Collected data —
★ ★ ★ ★

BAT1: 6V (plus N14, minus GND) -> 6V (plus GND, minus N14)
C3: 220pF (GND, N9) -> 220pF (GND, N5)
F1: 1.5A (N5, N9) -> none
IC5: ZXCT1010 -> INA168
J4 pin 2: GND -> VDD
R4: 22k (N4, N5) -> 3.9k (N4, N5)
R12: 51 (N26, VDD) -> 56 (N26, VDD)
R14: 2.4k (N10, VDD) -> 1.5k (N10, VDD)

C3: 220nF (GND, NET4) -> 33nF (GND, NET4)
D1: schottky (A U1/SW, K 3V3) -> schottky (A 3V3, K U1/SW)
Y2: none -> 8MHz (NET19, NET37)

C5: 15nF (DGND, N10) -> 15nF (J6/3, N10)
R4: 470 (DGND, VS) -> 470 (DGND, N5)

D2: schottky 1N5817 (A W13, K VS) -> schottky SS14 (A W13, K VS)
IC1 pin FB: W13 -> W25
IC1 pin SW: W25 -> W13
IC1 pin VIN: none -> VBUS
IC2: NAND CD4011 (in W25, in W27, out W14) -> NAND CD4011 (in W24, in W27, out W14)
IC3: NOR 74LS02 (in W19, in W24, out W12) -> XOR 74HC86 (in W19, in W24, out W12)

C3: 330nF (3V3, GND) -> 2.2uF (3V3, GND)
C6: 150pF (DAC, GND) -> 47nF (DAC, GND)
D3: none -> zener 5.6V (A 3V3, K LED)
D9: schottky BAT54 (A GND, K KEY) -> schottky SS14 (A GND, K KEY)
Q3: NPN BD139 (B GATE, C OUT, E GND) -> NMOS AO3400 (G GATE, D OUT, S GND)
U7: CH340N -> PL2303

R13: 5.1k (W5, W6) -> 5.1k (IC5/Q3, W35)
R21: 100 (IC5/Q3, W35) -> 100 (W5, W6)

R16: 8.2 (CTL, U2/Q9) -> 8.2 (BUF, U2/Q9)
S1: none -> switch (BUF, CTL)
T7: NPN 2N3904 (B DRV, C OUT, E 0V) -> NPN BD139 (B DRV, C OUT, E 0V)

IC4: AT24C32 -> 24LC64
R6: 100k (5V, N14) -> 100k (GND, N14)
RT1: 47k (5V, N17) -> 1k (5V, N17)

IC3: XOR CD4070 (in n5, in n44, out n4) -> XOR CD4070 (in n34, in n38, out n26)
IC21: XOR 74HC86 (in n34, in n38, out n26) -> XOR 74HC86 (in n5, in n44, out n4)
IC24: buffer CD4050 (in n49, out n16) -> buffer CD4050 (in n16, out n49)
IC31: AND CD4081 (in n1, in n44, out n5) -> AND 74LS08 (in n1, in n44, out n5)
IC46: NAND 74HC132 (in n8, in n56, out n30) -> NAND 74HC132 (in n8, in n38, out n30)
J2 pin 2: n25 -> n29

★ ★ ★ ★

Action item —
Your answer must consist solely of the lines from the one containing "R13: 5.1k (W5, W6) -> 5.1k (IC5/Q3, W35)" through the last line of the entries, reproduced exactly.

Answer for this exercise —
R13: 5.1k (W5, W6) -> 5.1k (IC5/Q3, W35)
R21: 100 (IC5/Q3, W35) -> 100 (W5, W6)

R16: 8.2 (CTL, U2/Q9) -> 8.2 (BUF, U2/Q9)
S1: none -> switch (BUF, CTL)
T7: NPN 2N3904 (B DRV, C OUT, E 0V) -> NPN BD139 (B DRV, C OUT, E 0V)

IC4: AT24C32 -> 24LC64
R6: 100k (5V, N14) -> 100k (GND, N14)
RT1: 47k (5V, N17) -> 1k (5V, N17)

IC3: XOR CD4070 (in n5, in n44, out n4) -> XOR CD4070 (in n34, in n38, out n26)
IC21: XOR 74HC86 (in n34, in n38, out n26) -> XOR 74HC86 (in n5, in n44, out n4)
IC24: buffer CD4050 (in n49, out n16) -> buffer CD4050 (in n16, out n49)
IC31: AND CD4081 (in n1, in n44, out n5) -> AND 74LS08 (in n1, in n44, out n5)
IC46: NAND 74HC132 (in n8, in n56, out n30) -> NAND 74HC132 (in n8, in n38, out n30)
J2 pin 2: n25 -> n29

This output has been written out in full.